### Exercise goal
The expected answer is the set of lines in the data below between the line holding "C210: 22uF (plus" and the line holding "C204: 100nF (DGND, VDD) -> 330nF (DGND, VDD)", inclusive, written out exactly.

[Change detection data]
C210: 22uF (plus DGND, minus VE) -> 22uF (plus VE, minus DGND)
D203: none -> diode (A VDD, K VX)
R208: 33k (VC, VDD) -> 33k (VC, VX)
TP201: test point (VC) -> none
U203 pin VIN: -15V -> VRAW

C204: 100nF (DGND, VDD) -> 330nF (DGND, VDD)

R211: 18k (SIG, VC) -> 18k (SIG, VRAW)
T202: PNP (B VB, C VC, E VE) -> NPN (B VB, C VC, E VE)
---
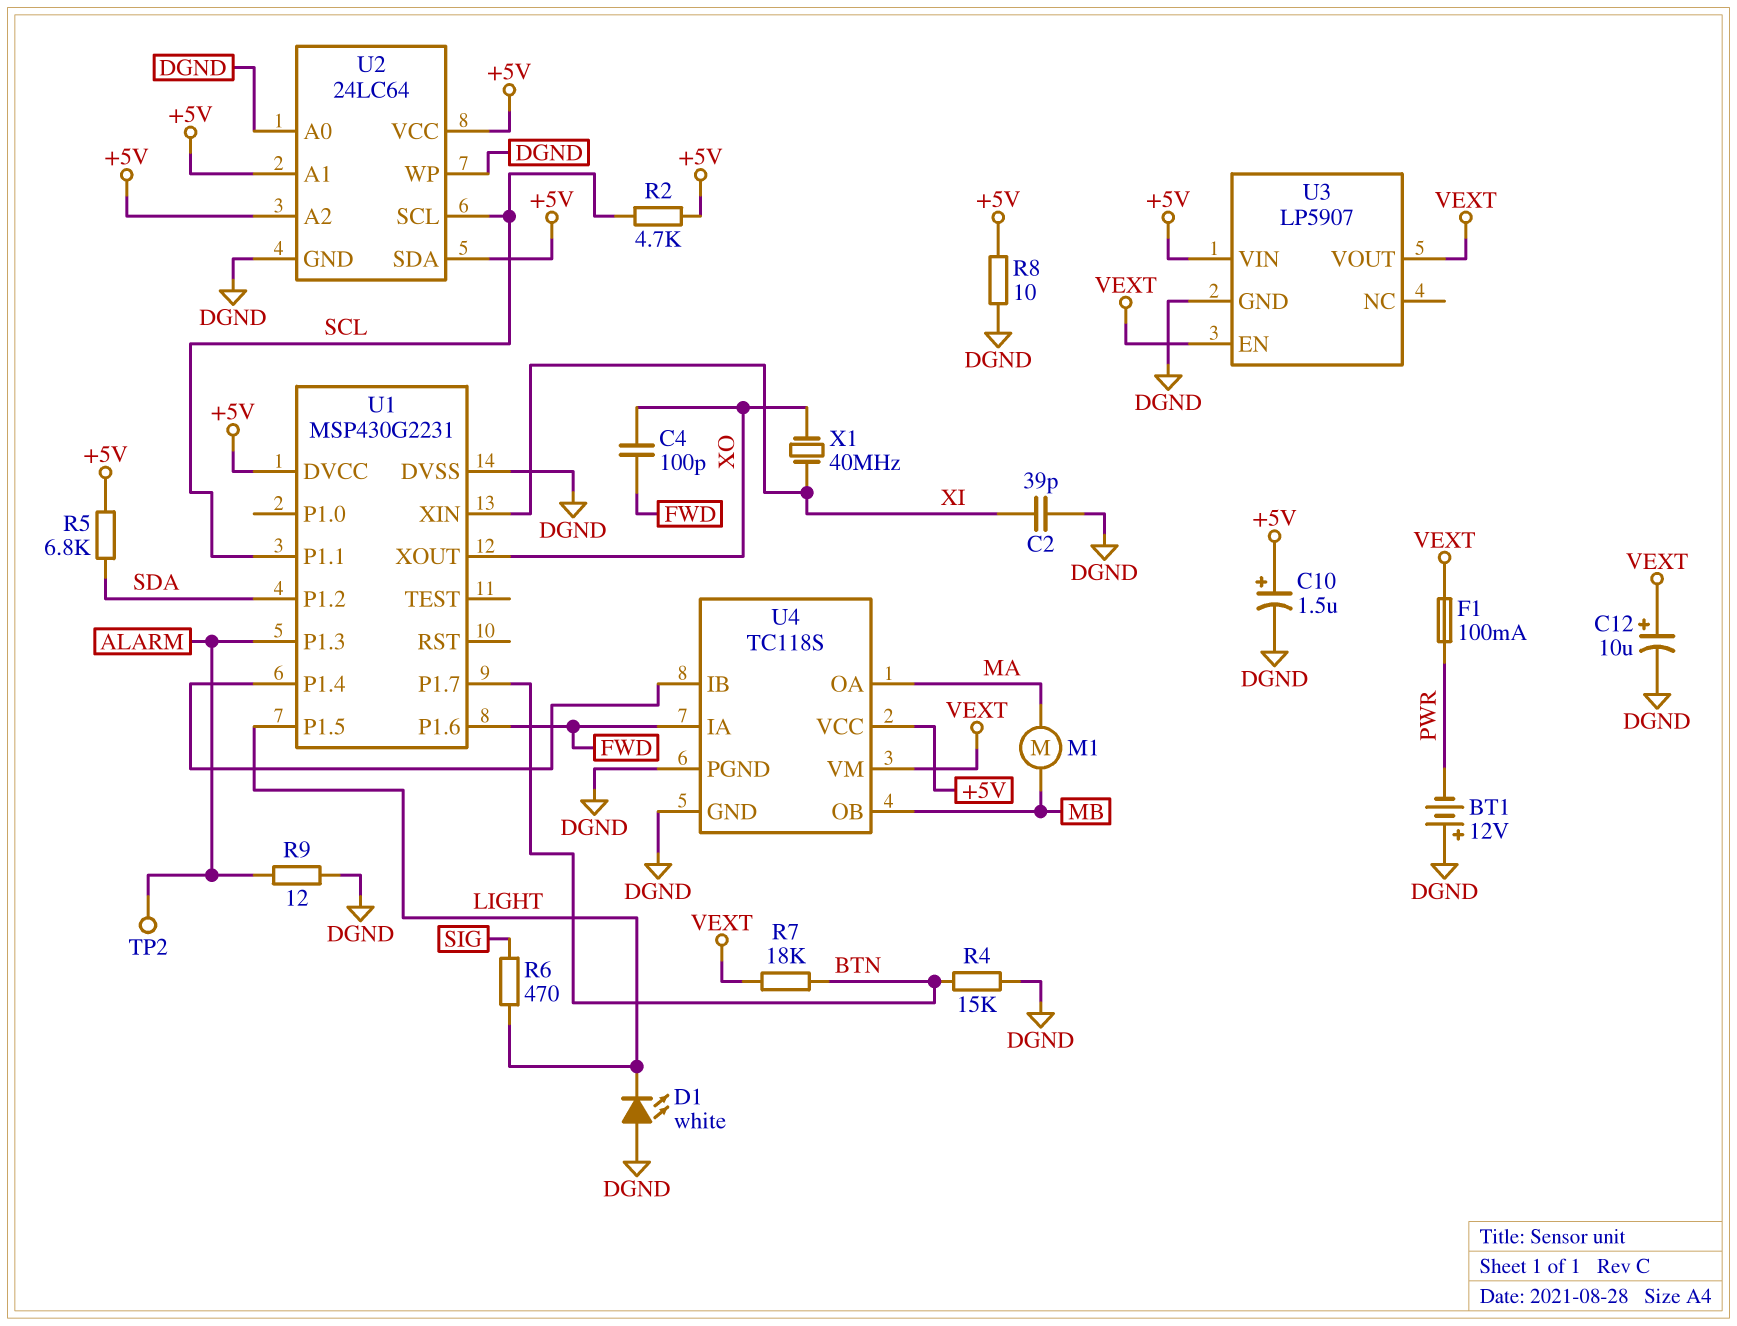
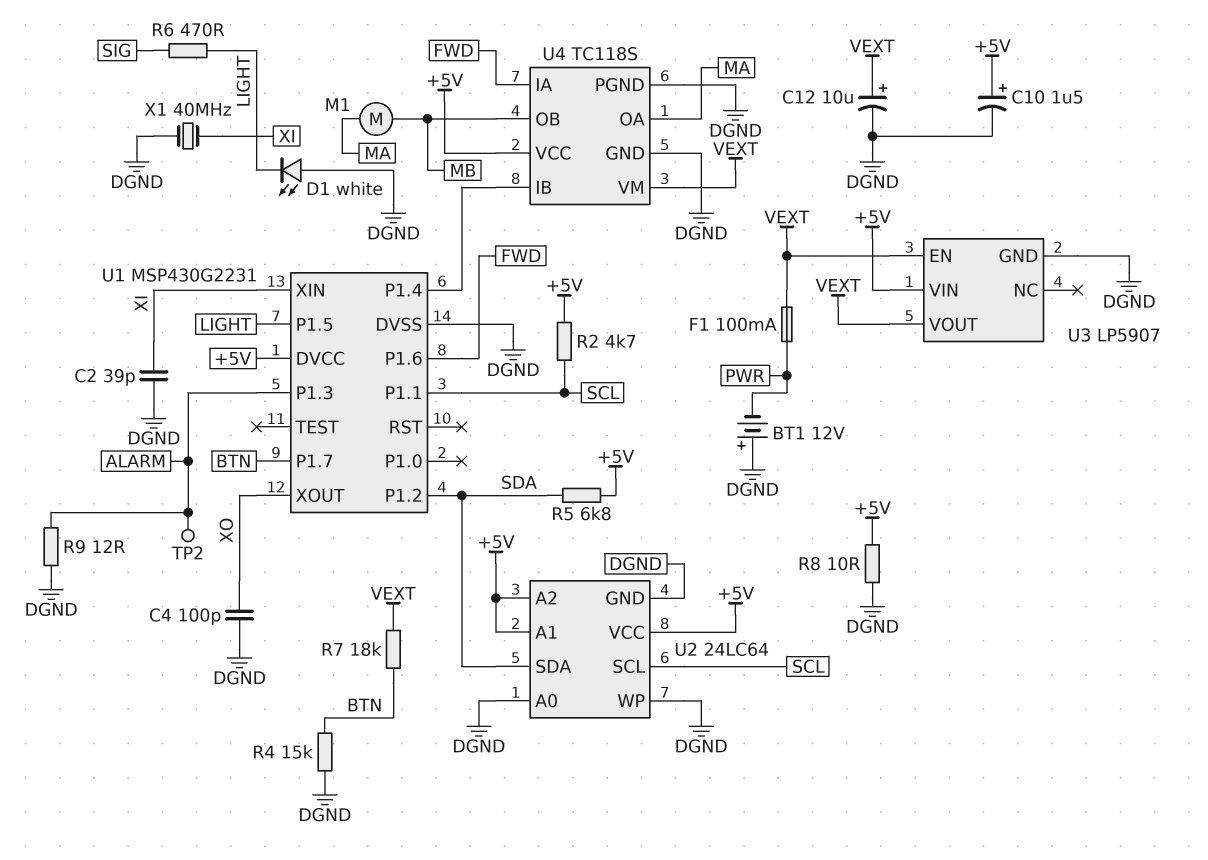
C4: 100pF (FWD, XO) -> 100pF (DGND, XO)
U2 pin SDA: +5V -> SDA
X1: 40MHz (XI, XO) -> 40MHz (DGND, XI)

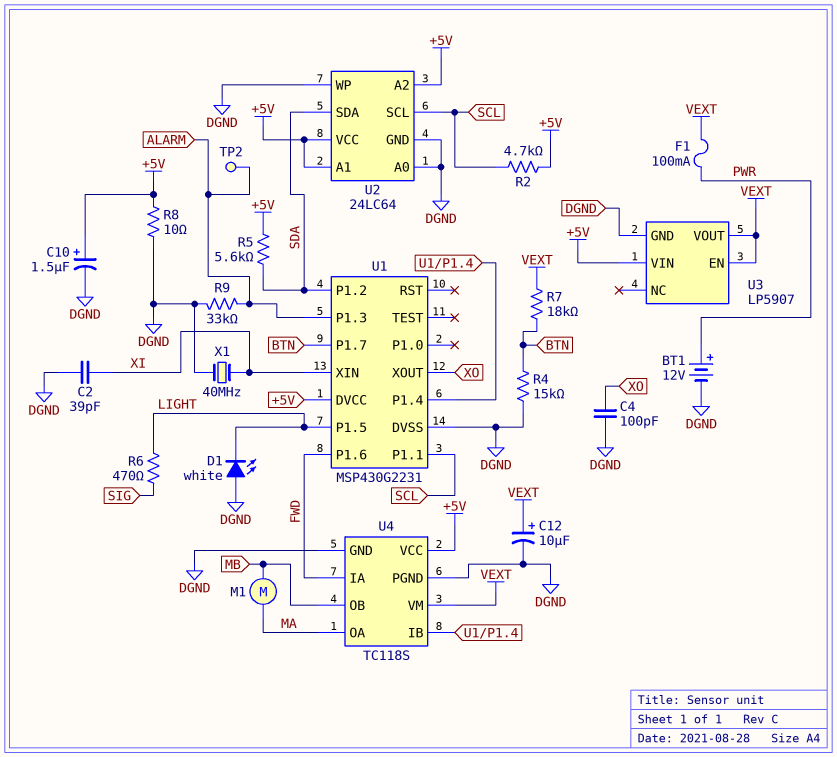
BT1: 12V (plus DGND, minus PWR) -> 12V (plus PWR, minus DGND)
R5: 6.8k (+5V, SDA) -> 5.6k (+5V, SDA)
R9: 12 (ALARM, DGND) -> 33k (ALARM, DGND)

### Answer area
C210: 22uF (plus DGND, minus VE) -> 22uF (plus VE, minus DGND)
D203: none -> diode (A VDD, K VX)
R208: 33k (VC, VDD) -> 33k (VC, VX)
TP201: test point (VC) -> none
U203 pin VIN: -15V -> VRAW

C204: 100nF (DGND, VDD) -> 330nF (DGND, VDD)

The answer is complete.